--- START ---
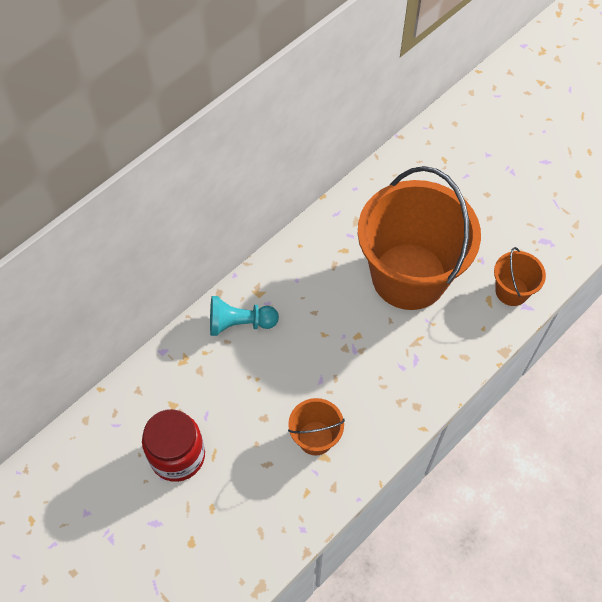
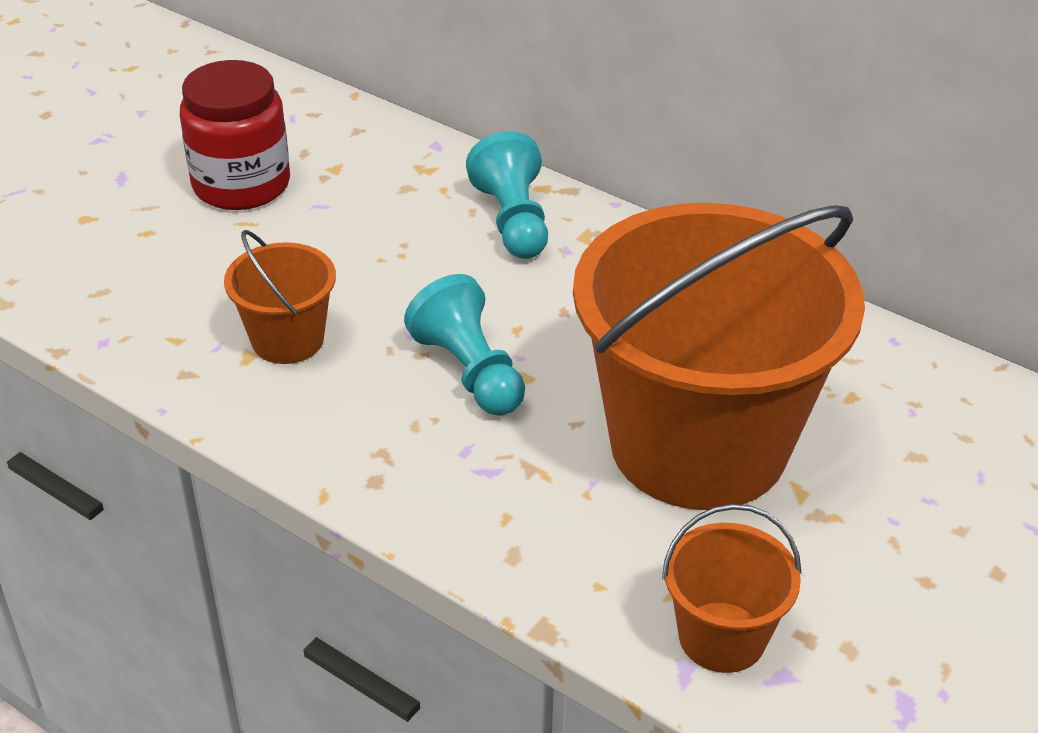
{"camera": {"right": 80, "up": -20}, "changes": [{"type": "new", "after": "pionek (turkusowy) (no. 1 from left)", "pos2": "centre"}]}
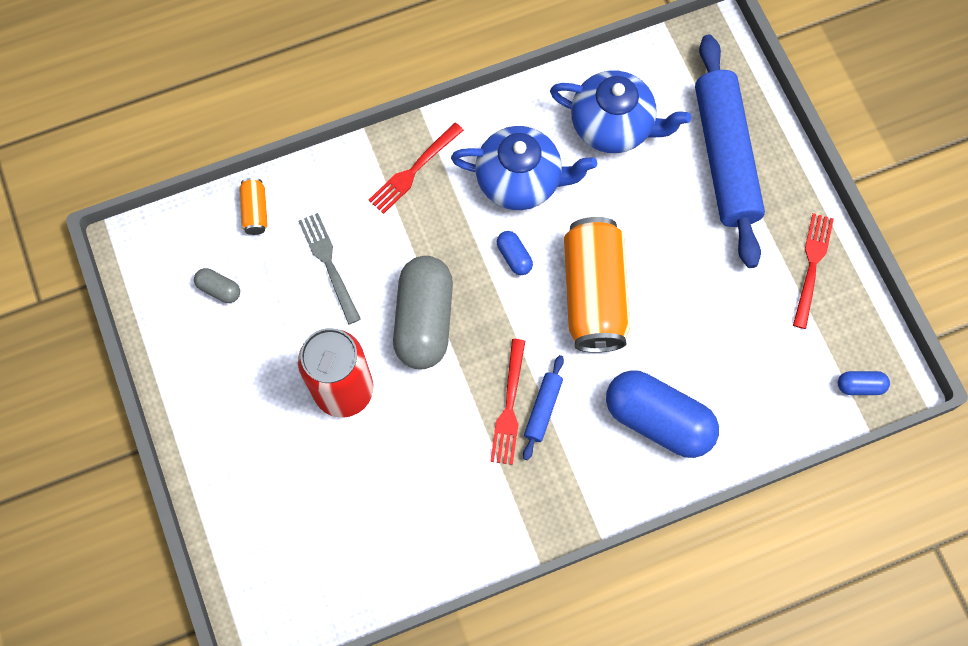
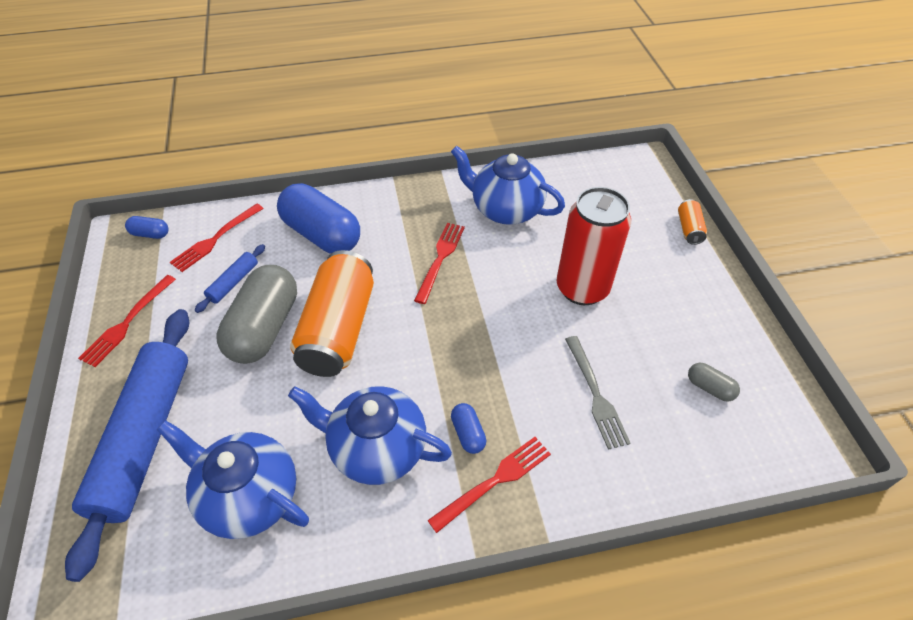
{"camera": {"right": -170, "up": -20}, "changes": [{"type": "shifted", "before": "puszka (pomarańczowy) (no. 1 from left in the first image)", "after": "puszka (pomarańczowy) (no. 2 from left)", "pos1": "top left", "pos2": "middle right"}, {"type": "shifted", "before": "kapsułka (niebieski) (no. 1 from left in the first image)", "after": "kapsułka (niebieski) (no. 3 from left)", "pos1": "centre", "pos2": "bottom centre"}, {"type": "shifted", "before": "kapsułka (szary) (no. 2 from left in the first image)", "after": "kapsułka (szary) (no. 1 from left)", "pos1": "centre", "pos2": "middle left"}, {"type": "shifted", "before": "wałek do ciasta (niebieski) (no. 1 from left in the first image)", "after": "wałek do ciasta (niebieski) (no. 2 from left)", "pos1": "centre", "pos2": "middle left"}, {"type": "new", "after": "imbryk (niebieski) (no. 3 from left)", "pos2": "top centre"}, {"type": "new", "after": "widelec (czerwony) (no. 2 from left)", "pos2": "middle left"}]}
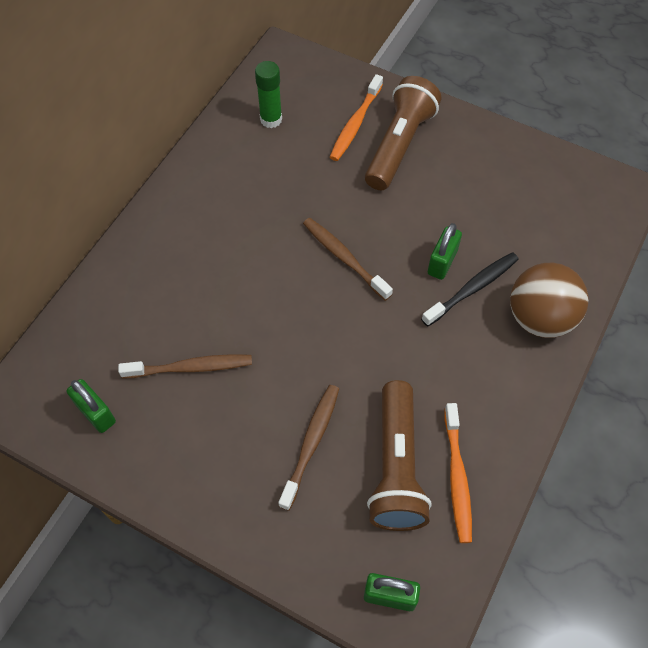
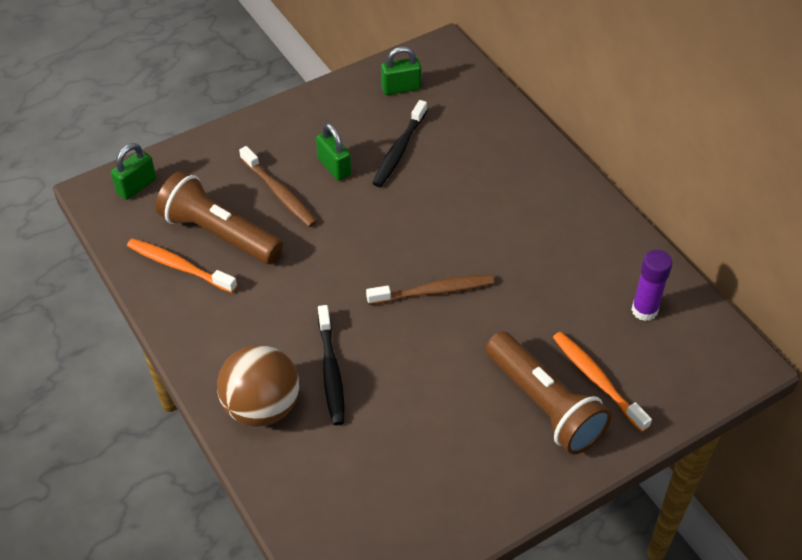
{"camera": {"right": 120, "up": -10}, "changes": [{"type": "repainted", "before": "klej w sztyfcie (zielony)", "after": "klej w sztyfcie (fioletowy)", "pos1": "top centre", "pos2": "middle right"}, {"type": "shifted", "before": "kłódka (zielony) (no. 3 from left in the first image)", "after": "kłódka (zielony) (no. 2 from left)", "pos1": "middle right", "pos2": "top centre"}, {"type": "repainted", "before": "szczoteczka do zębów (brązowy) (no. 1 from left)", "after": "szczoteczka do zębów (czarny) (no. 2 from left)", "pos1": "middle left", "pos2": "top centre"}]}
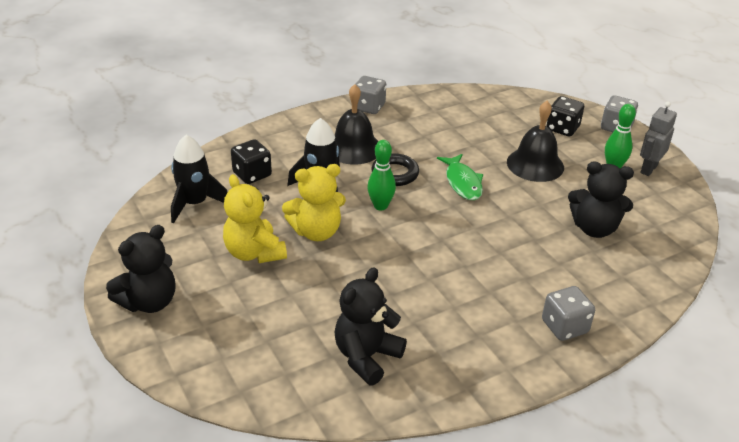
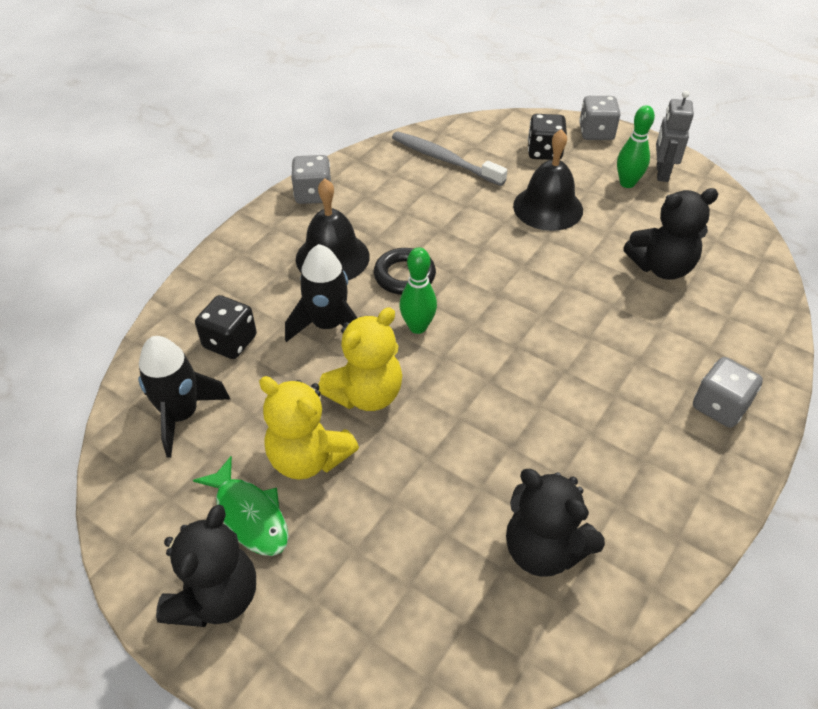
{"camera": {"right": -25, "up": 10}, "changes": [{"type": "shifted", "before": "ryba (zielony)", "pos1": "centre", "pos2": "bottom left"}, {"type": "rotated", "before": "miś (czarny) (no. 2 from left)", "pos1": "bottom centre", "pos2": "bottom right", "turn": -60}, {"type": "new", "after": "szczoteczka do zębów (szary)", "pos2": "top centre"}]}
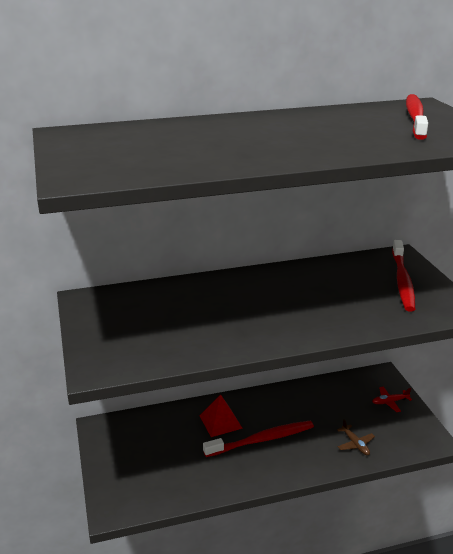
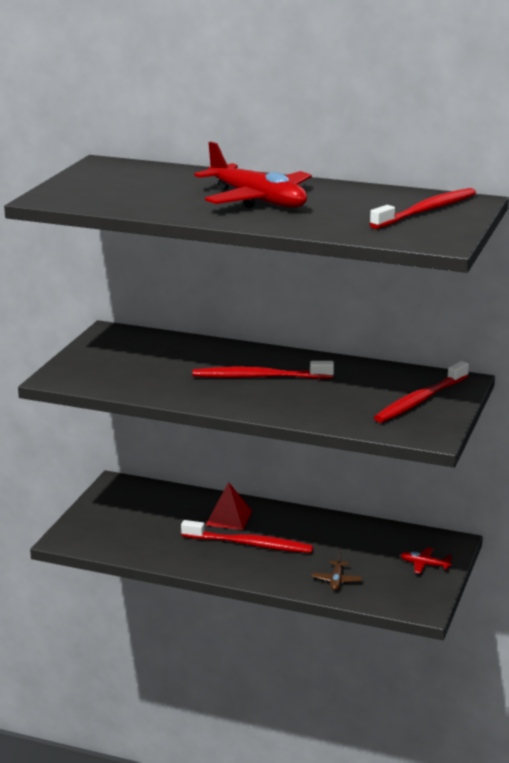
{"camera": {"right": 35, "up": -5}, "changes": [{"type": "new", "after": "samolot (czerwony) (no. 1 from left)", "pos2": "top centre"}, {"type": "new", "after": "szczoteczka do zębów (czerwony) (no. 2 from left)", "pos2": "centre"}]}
--- END ---
| Work to complete |
Copy each line of the material above exactly, but not the images.

| Response to this task |
{"camera": {"right": 80, "up": -20}, "changes": [{"type": "new", "after": "pionek (turkusowy) (no. 1 from left)", "pos2": "centre"}]}
{"camera": {"right": -170, "up": -20}, "changes": [{"type": "shifted", "before": "puszka (pomarańczowy) (no. 1 from left in the first image)", "after": "puszka (pomarańczowy) (no. 2 from left)", "pos1": "top left", "pos2": "middle right"}, {"type": "shifted", "before": "kapsułka (niebieski) (no. 1 from left in the first image)", "after": "kapsułka (niebieski) (no. 3 from left)", "pos1": "centre", "pos2": "bottom centre"}, {"type": "shifted", "before": "kapsułka (szary) (no. 2 from left in the first image)", "after": "kapsułka (szary) (no. 1 from left)", "pos1": "centre", "pos2": "middle left"}, {"type": "shifted", "before": "wałek do ciasta (niebieski) (no. 1 from left in the first image)", "after": "wałek do ciasta (niebieski) (no. 2 from left)", "pos1": "centre", "pos2": "middle left"}, {"type": "new", "after": "imbryk (niebieski) (no. 3 from left)", "pos2": "top centre"}, {"type": "new", "after": "widelec (czerwony) (no. 2 from left)", "pos2": "middle left"}]}
{"camera": {"right": 120, "up": -10}, "changes": [{"type": "repainted", "before": "klej w sztyfcie (zielony)", "after": "klej w sztyfcie (fioletowy)", "pos1": "top centre", "pos2": "middle right"}, {"type": "shifted", "before": "kłódka (zielony) (no. 3 from left in the first image)", "after": "kłódka (zielony) (no. 2 from left)", "pos1": "middle right", "pos2": "top centre"}, {"type": "repainted", "before": "szczoteczka do zębów (brązowy) (no. 1 from left)", "after": "szczoteczka do zębów (czarny) (no. 2 from left)", "pos1": "middle left", "pos2": "top centre"}]}
{"camera": {"right": -25, "up": 10}, "changes": [{"type": "shifted", "before": "ryba (zielony)", "pos1": "centre", "pos2": "bottom left"}, {"type": "rotated", "before": "miś (czarny) (no. 2 from left)", "pos1": "bottom centre", "pos2": "bottom right", "turn": -60}, {"type": "new", "after": "szczoteczka do zębów (szary)", "pos2": "top centre"}]}
{"camera": {"right": 35, "up": -5}, "changes": [{"type": "new", "after": "samolot (czerwony) (no. 1 from left)", "pos2": "top centre"}, {"type": "new", "after": "szczoteczka do zębów (czerwony) (no. 2 from left)", "pos2": "centre"}]}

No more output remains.